Your objective: Transcribe exactly, and only, the lines running from the one with "cyan brick C6:C8" to the end of the entries below, both included, without any pictures.

** Opening Provided data block **

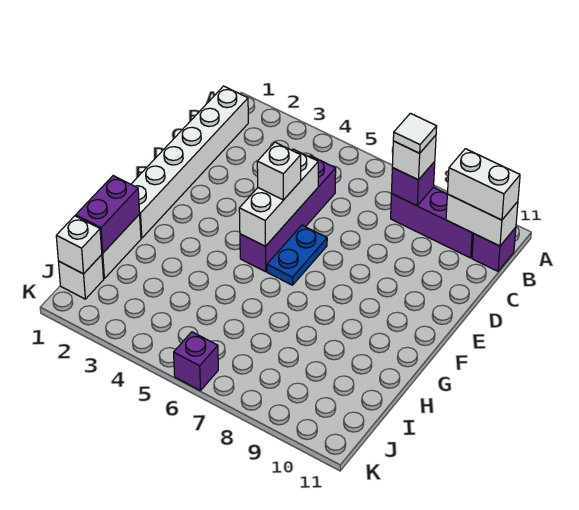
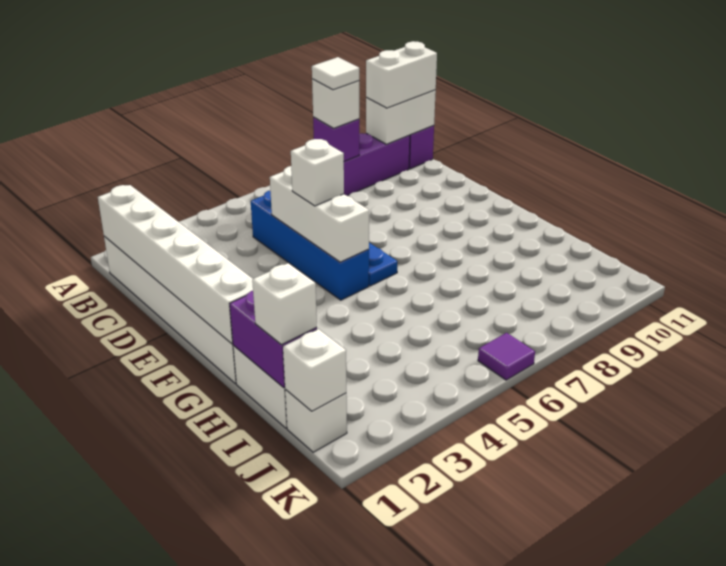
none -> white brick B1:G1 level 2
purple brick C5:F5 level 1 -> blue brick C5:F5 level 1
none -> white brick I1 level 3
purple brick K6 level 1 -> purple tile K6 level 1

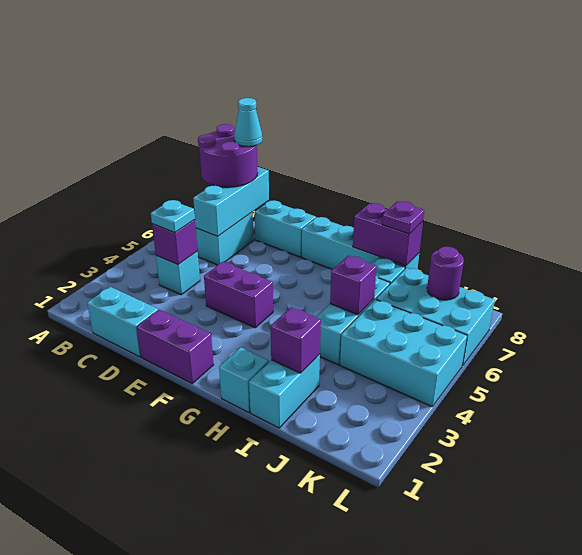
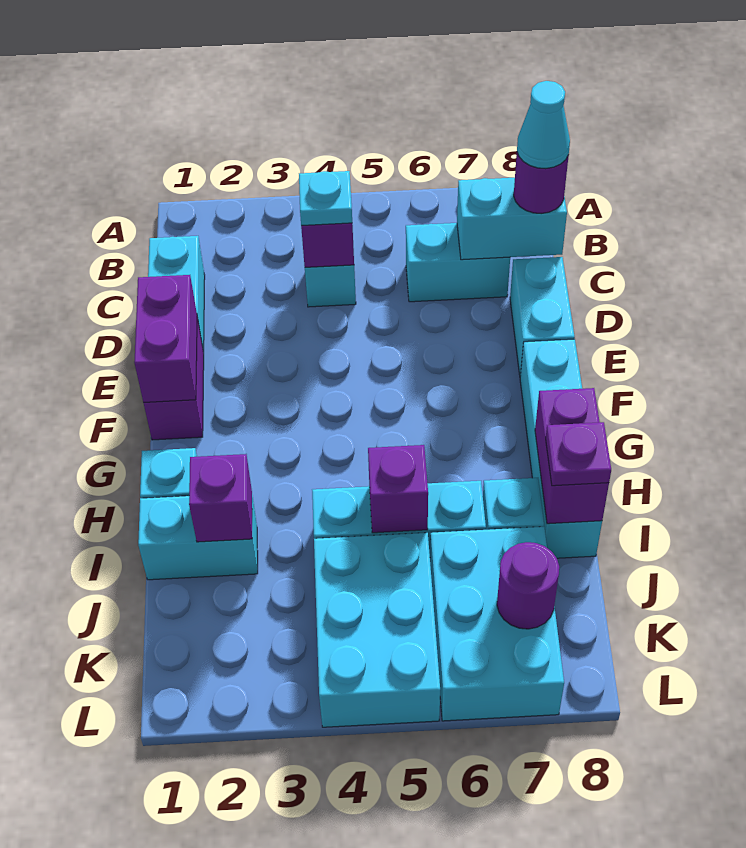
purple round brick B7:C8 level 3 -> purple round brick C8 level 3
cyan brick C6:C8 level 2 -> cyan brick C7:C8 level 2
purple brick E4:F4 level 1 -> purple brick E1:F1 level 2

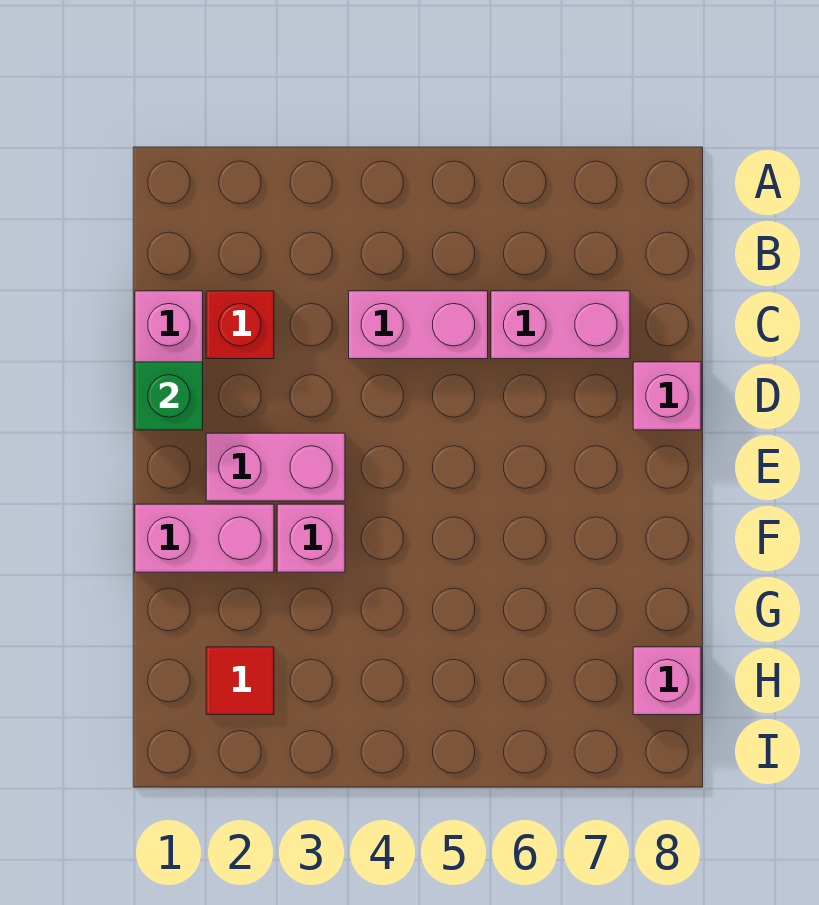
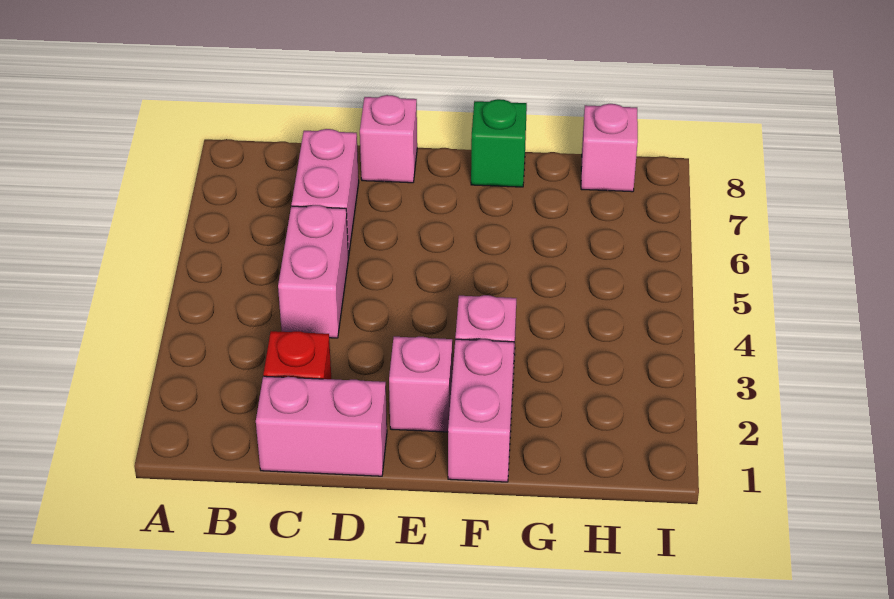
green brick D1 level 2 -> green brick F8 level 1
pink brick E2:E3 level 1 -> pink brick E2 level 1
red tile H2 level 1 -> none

** Closing Provided data block **

Reply to the task:
cyan brick C6:C8 level 2 -> cyan brick C7:C8 level 2
purple brick E4:F4 level 1 -> purple brick E1:F1 level 2

green brick D1 level 2 -> green brick F8 level 1
pink brick E2:E3 level 1 -> pink brick E2 level 1
red tile H2 level 1 -> none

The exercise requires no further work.